● **Exercise**
Restate each record below word for word, skipping images.

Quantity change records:
*** Begin section ***
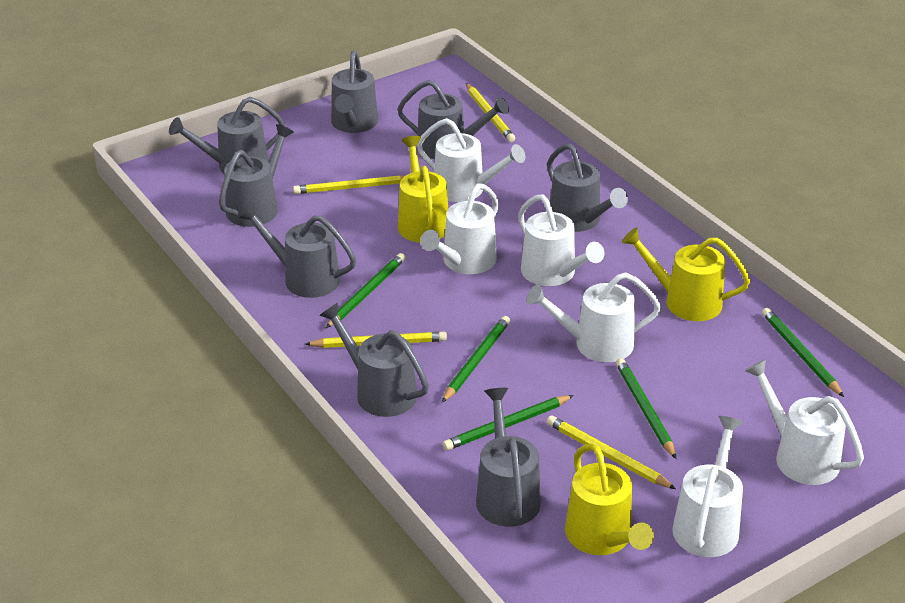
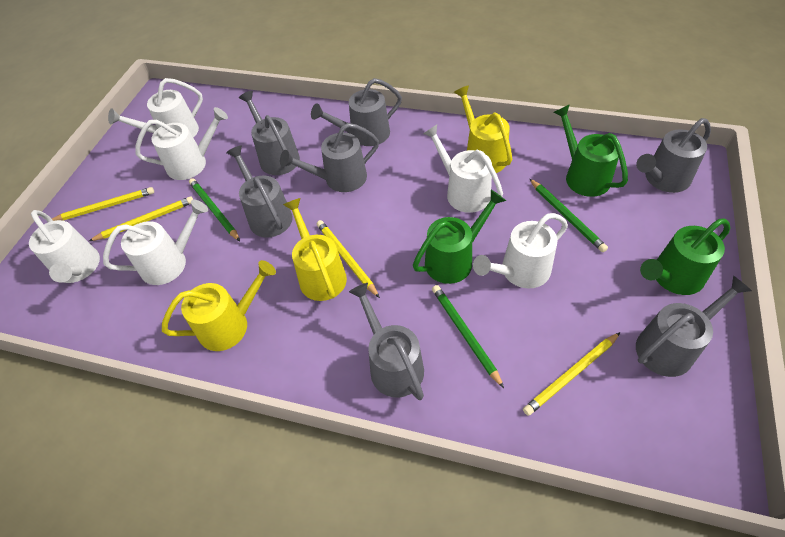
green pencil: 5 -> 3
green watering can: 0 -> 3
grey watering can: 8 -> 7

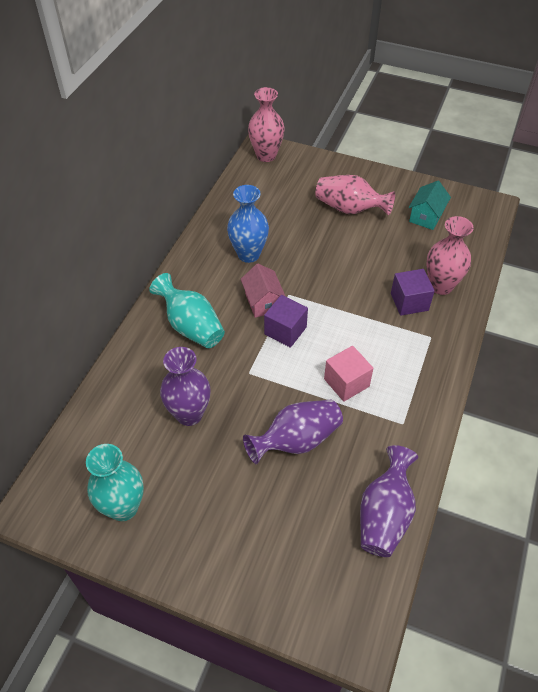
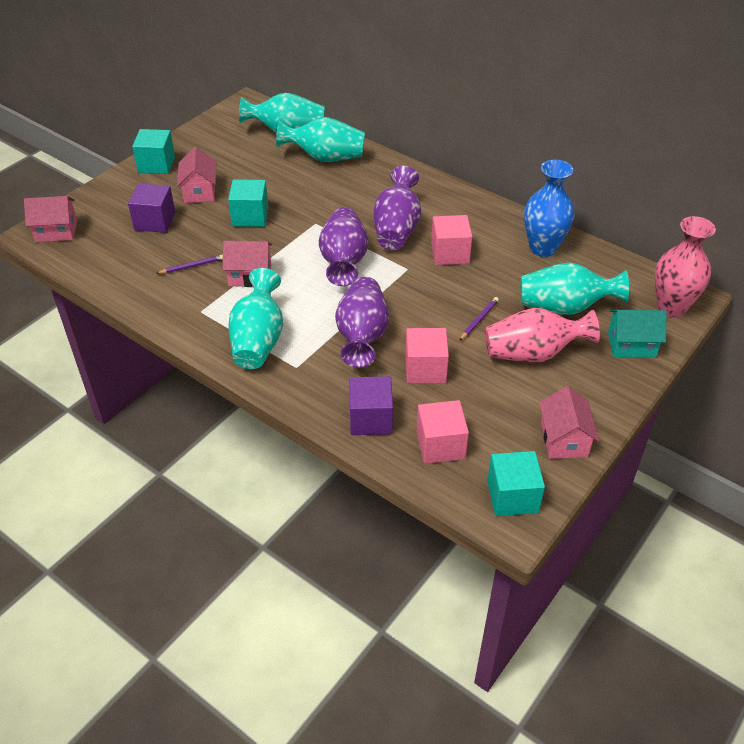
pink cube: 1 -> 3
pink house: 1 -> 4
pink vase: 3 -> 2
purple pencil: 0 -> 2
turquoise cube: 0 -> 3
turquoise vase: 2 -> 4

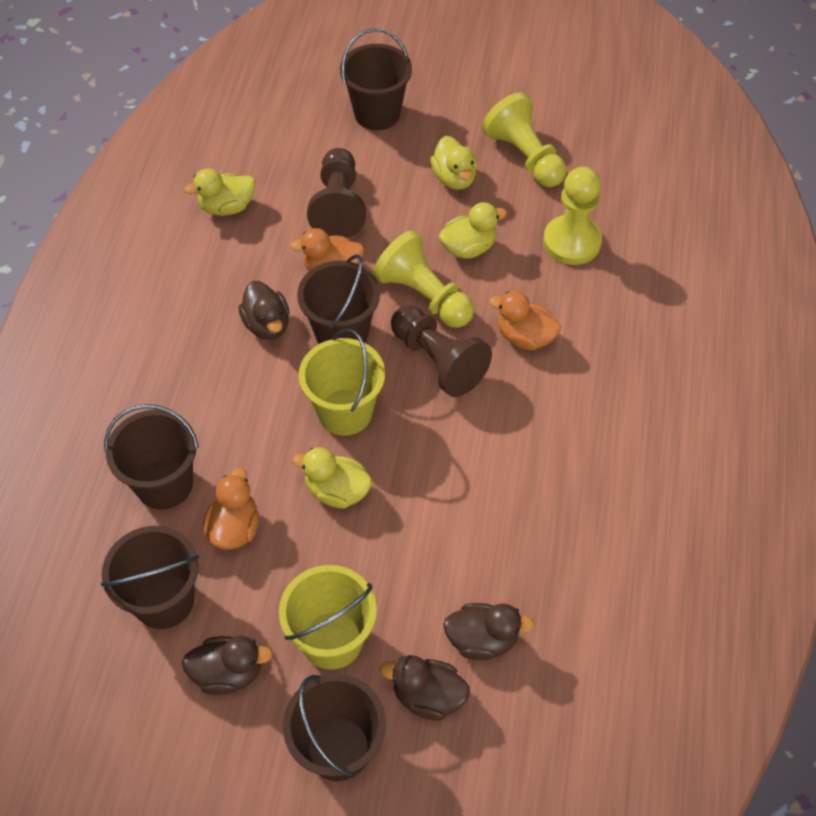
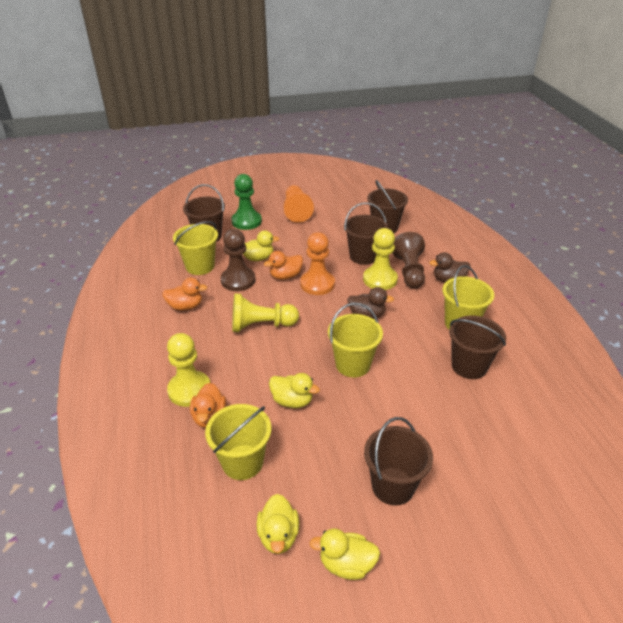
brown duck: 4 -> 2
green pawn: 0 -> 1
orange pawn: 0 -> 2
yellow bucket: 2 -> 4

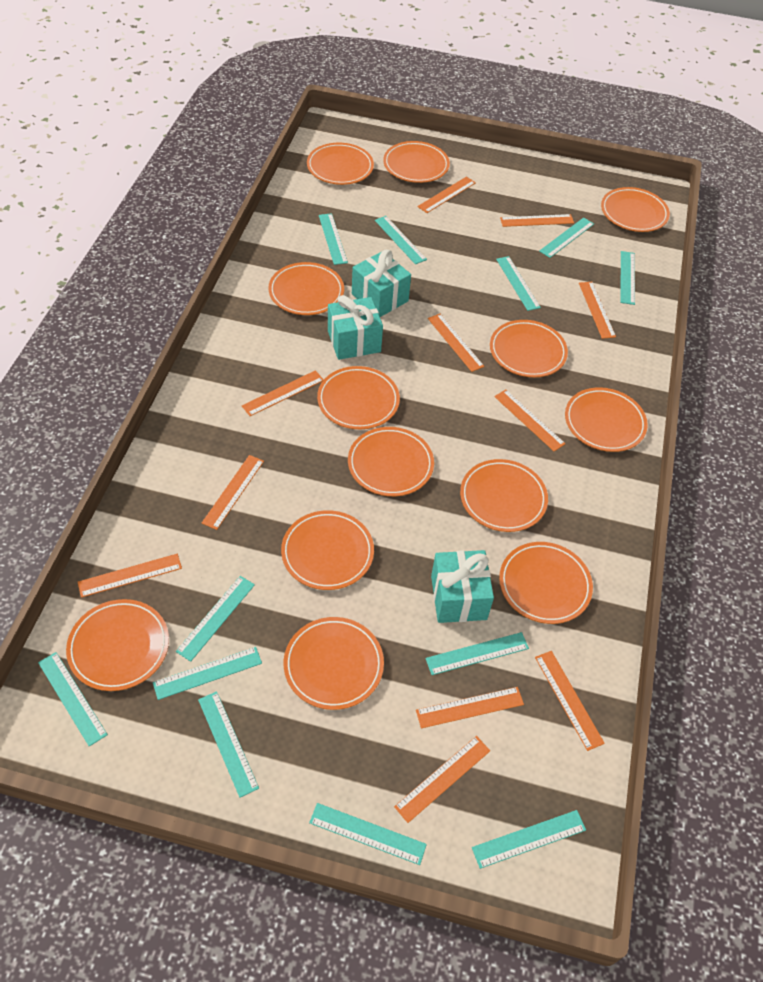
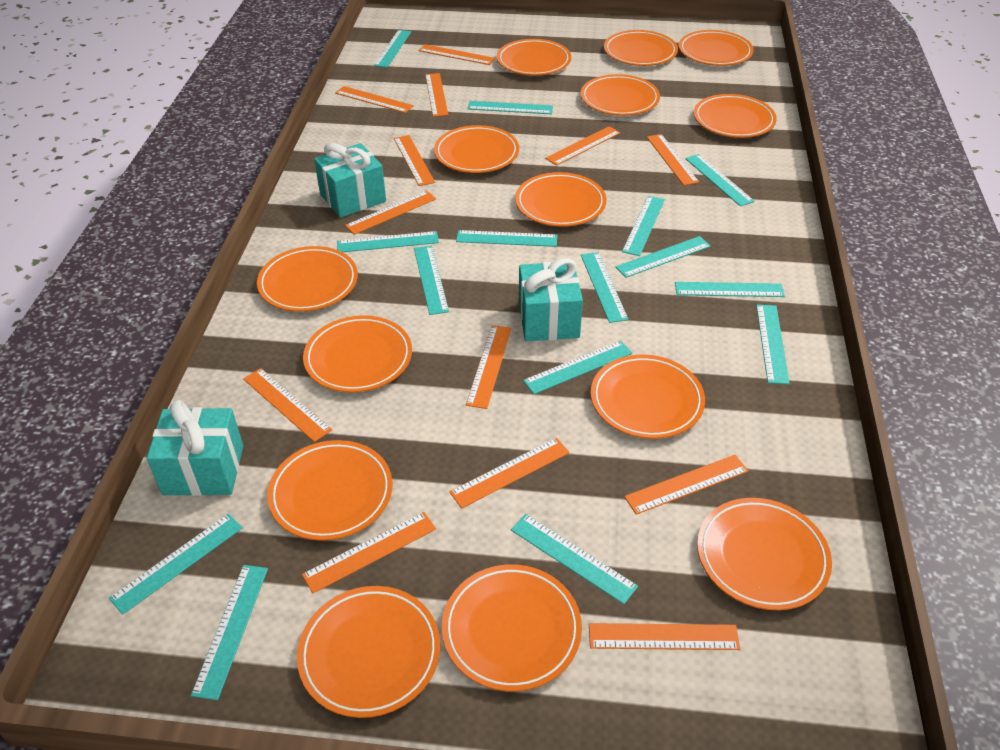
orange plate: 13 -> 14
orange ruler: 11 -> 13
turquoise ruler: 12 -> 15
*** End section ***
● **Expected output**
green pencil: 5 -> 3
green watering can: 0 -> 3
grey watering can: 8 -> 7

pink cube: 1 -> 3
pink house: 1 -> 4
pink vase: 3 -> 2
purple pencil: 0 -> 2
turquoise cube: 0 -> 3
turquoise vase: 2 -> 4

brown duck: 4 -> 2
green pawn: 0 -> 1
orange pawn: 0 -> 2
yellow bucket: 2 -> 4

orange plate: 13 -> 14
orange ruler: 11 -> 13
turquoise ruler: 12 -> 15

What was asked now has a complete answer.